━━━ Exercise inputs

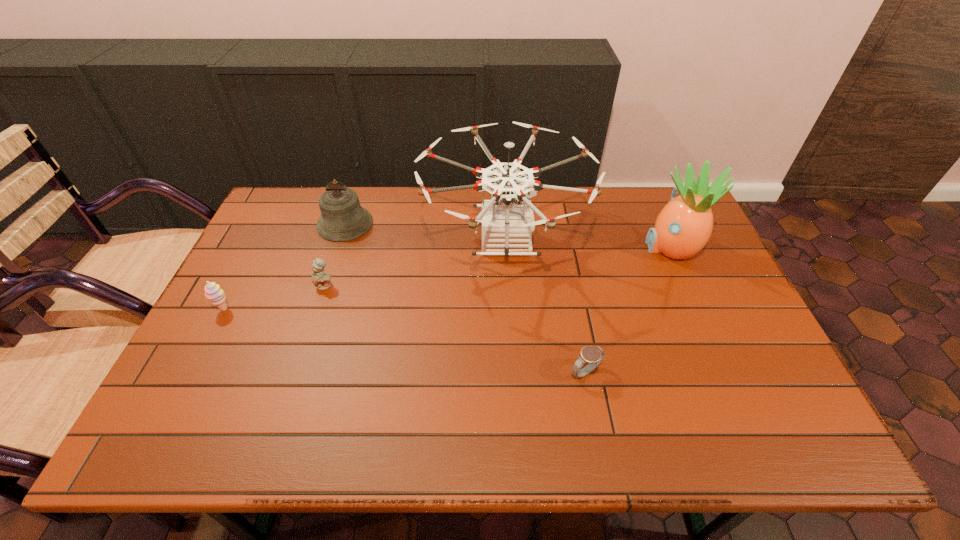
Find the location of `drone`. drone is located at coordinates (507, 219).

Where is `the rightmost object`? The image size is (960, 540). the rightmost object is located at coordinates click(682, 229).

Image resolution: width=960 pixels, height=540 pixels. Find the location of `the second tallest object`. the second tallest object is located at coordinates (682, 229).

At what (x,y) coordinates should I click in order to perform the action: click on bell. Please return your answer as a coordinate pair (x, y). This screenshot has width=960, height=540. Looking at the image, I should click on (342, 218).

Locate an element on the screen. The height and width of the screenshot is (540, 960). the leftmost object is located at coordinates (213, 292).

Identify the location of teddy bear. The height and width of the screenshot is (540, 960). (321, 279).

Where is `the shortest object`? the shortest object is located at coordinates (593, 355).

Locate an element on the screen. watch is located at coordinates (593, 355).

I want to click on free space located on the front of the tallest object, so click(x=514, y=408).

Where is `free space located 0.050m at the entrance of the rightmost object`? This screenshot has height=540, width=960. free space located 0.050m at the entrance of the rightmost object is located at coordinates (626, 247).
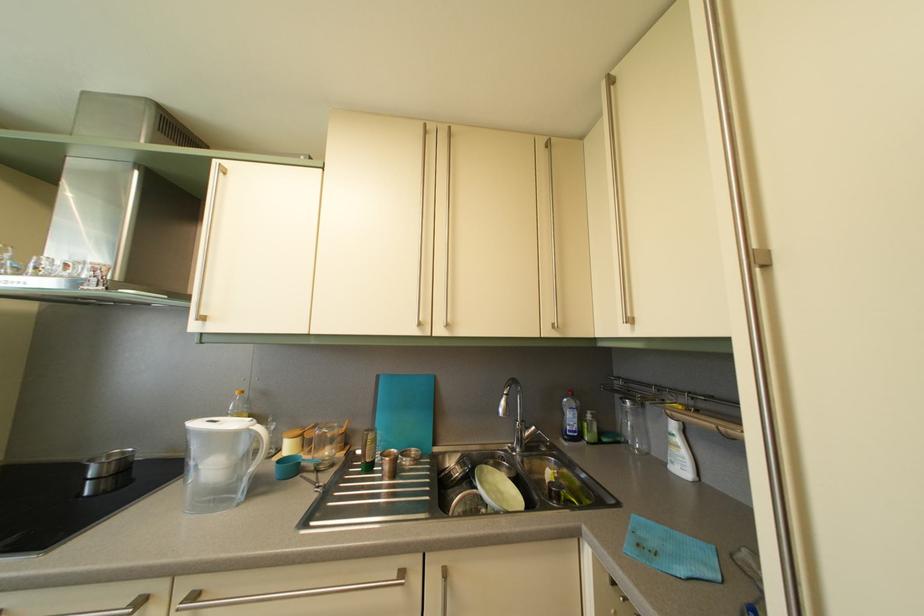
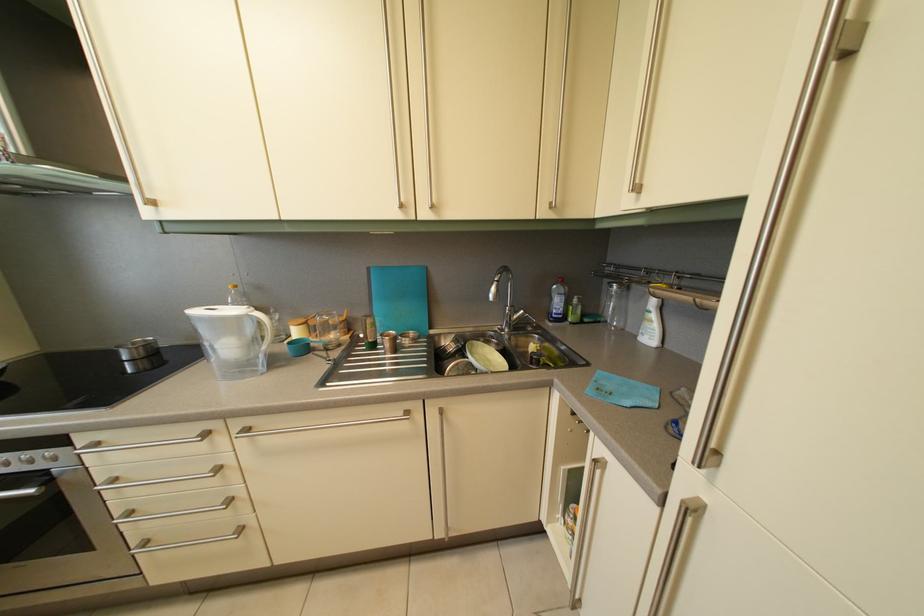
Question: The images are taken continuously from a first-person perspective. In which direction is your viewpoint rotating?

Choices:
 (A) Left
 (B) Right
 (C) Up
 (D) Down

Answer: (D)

━━━━━━

■ **Your goal**
Copy every one of these lines word for word, leaving out the pictures.

■ **Expected answer**
Find the location of `drone`. drone is located at coordinates (507, 219).

Where is `the rightmost object`? The image size is (960, 540). the rightmost object is located at coordinates click(682, 229).

Image resolution: width=960 pixels, height=540 pixels. Find the location of `the second tallest object`. the second tallest object is located at coordinates (682, 229).

At what (x,y) coordinates should I click in order to perform the action: click on bell. Please return your answer as a coordinate pair (x, y). This screenshot has width=960, height=540. Looking at the image, I should click on (342, 218).

Locate an element on the screen. The height and width of the screenshot is (540, 960). the leftmost object is located at coordinates (213, 292).

Identify the location of teddy bear. The height and width of the screenshot is (540, 960). (321, 279).

Where is `the shortest object`? the shortest object is located at coordinates (593, 355).

Locate an element on the screen. watch is located at coordinates (593, 355).

I want to click on free space located on the front of the tallest object, so click(x=514, y=408).

Where is `free space located 0.050m at the entrance of the rightmost object`? This screenshot has height=540, width=960. free space located 0.050m at the entrance of the rightmost object is located at coordinates (626, 247).
Question: The images are taken continuously from a first-person perspective. In which direction is your viewpoint rotating?

Choices:
 (A) Left
 (B) Right
 (C) Up
 (D) Down

Answer: (D)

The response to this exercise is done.